Problem description -
All entries below must be retyped exactly, though pictures are to be skipped.

Exercise materials -
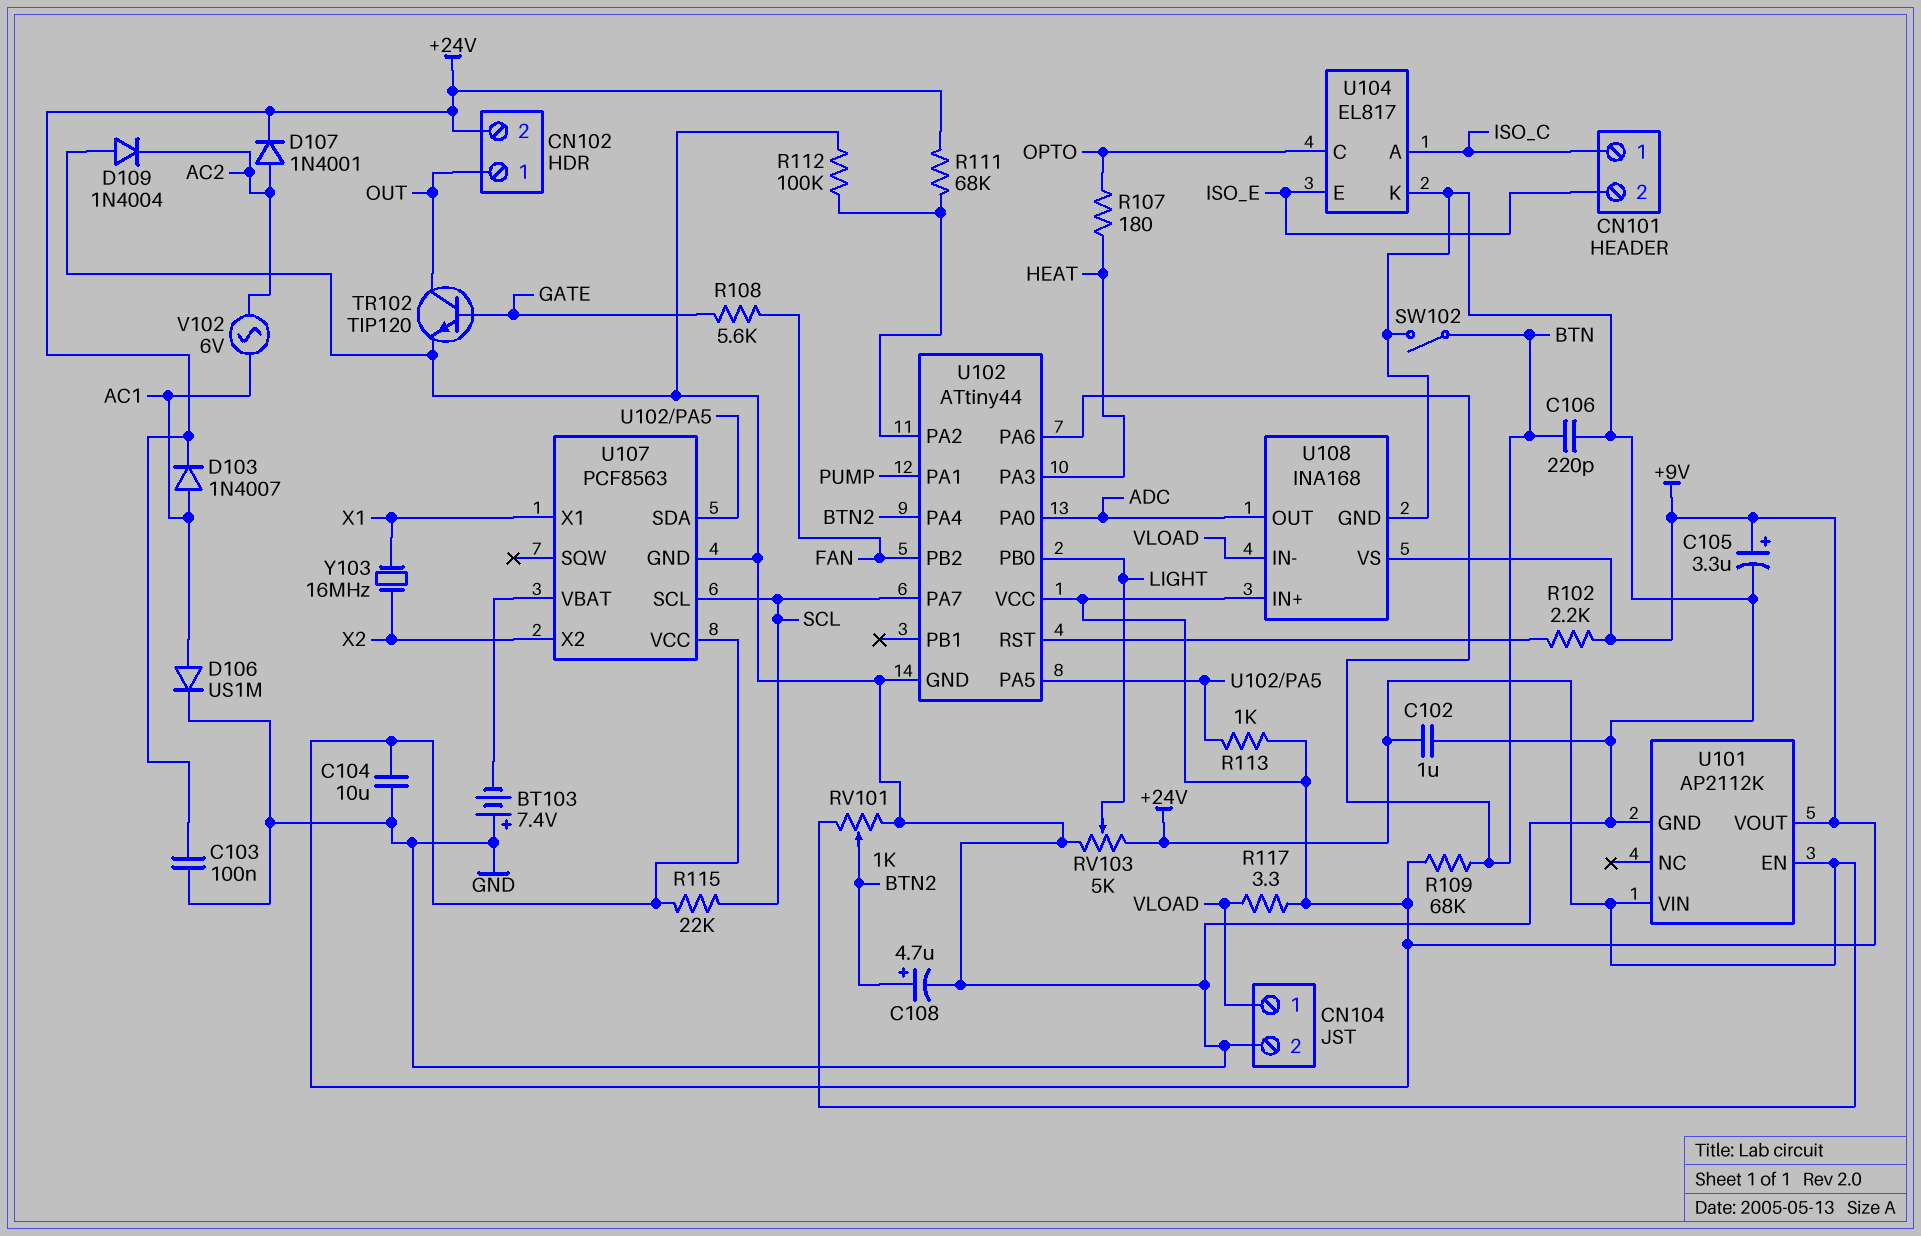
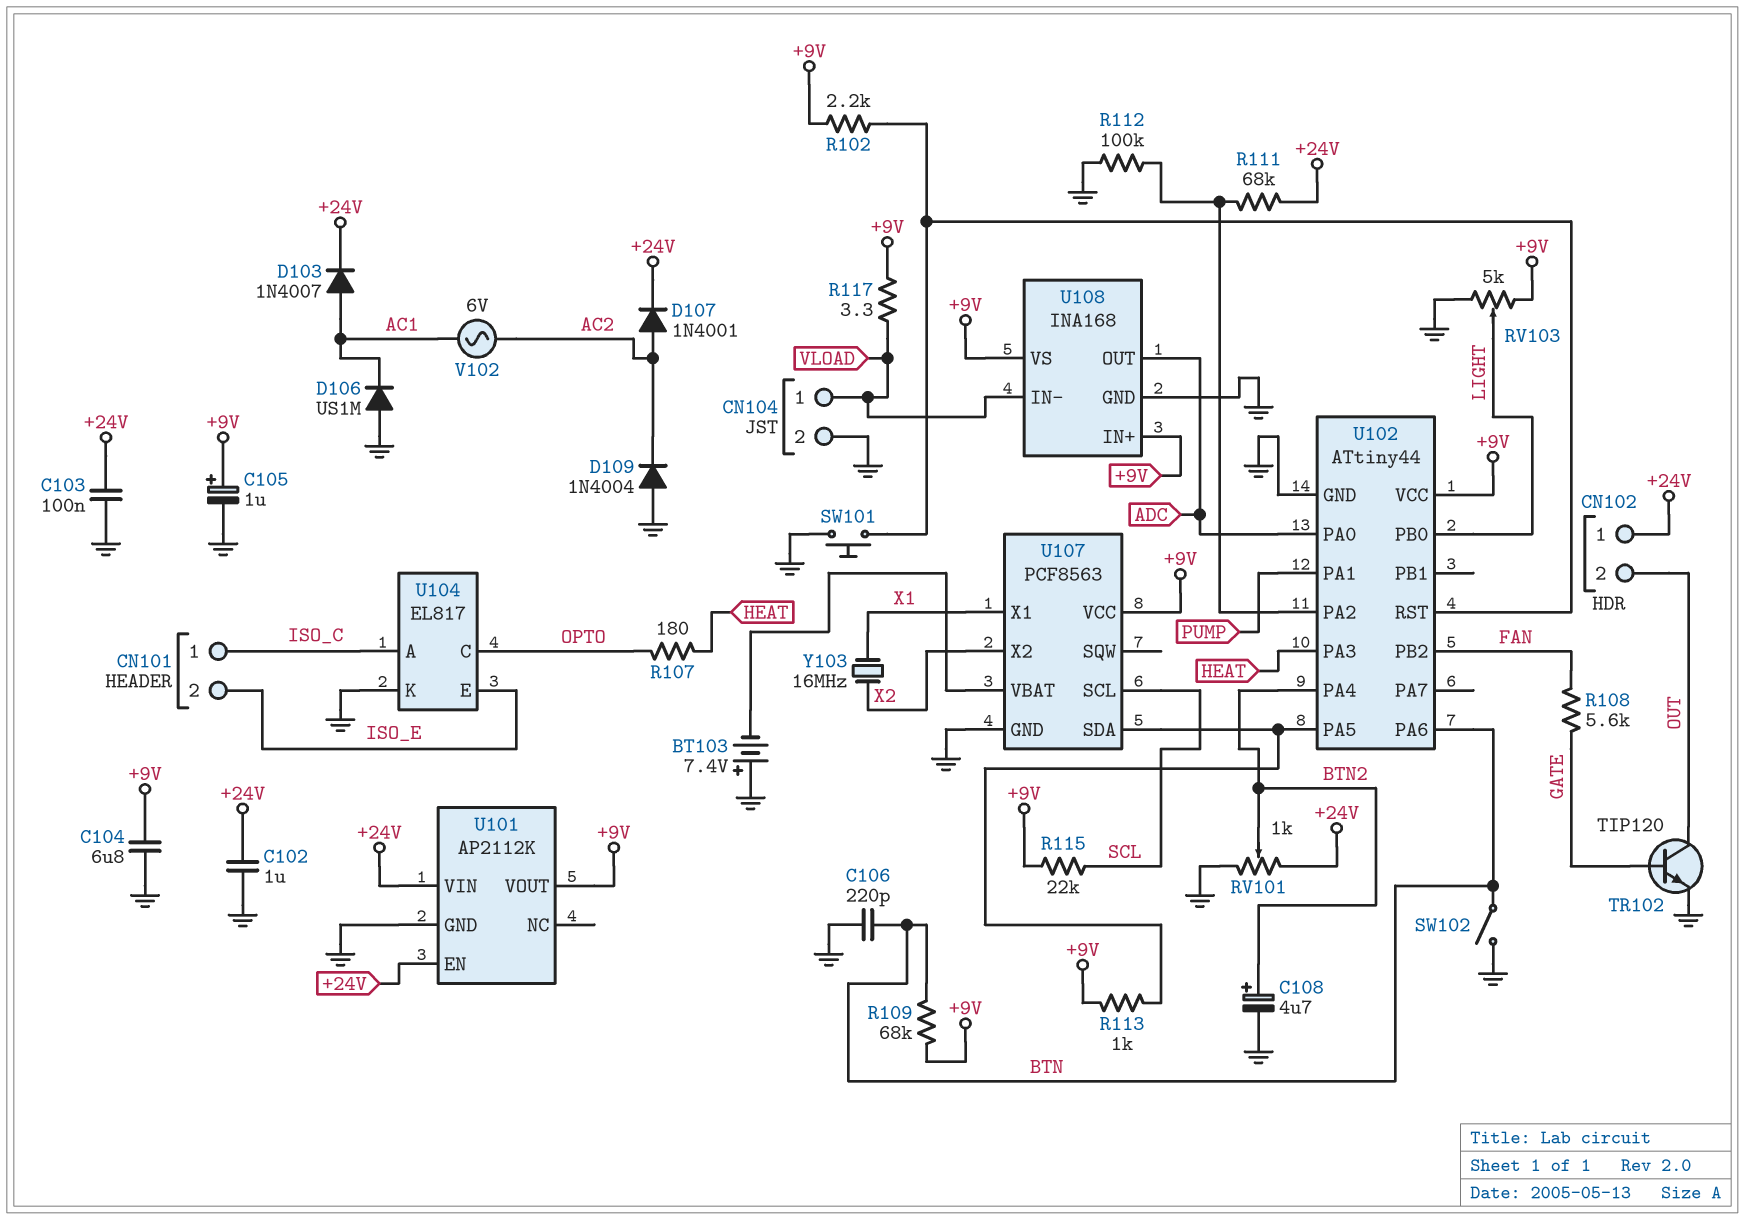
C104: 10uF (+9V, GND) -> 6.8uF (+9V, GND)
C105: 3.3uF (plus +9V, minus GND) -> 1uF (plus +9V, minus GND)
CN102 pin 1: OUT -> +24V
CN102 pin 2: +24V -> OUT
D106: diode US1M (A AC1, K GND) -> diode US1M (A GND, K AC1)
RV103: 5k (+24V, GND, wiper LIGHT) -> 5k (+9V, GND, wiper LIGHT)
SW101: none -> button (GND, U102/RST)
U102 pin PA7: SCL -> none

Result of the task -
C104: 10uF (+9V, GND) -> 6.8uF (+9V, GND)
C105: 3.3uF (plus +9V, minus GND) -> 1uF (plus +9V, minus GND)
CN102 pin 1: OUT -> +24V
CN102 pin 2: +24V -> OUT
D106: diode US1M (A AC1, K GND) -> diode US1M (A GND, K AC1)
RV103: 5k (+24V, GND, wiper LIGHT) -> 5k (+9V, GND, wiper LIGHT)
SW101: none -> button (GND, U102/RST)
U102 pin PA7: SCL -> none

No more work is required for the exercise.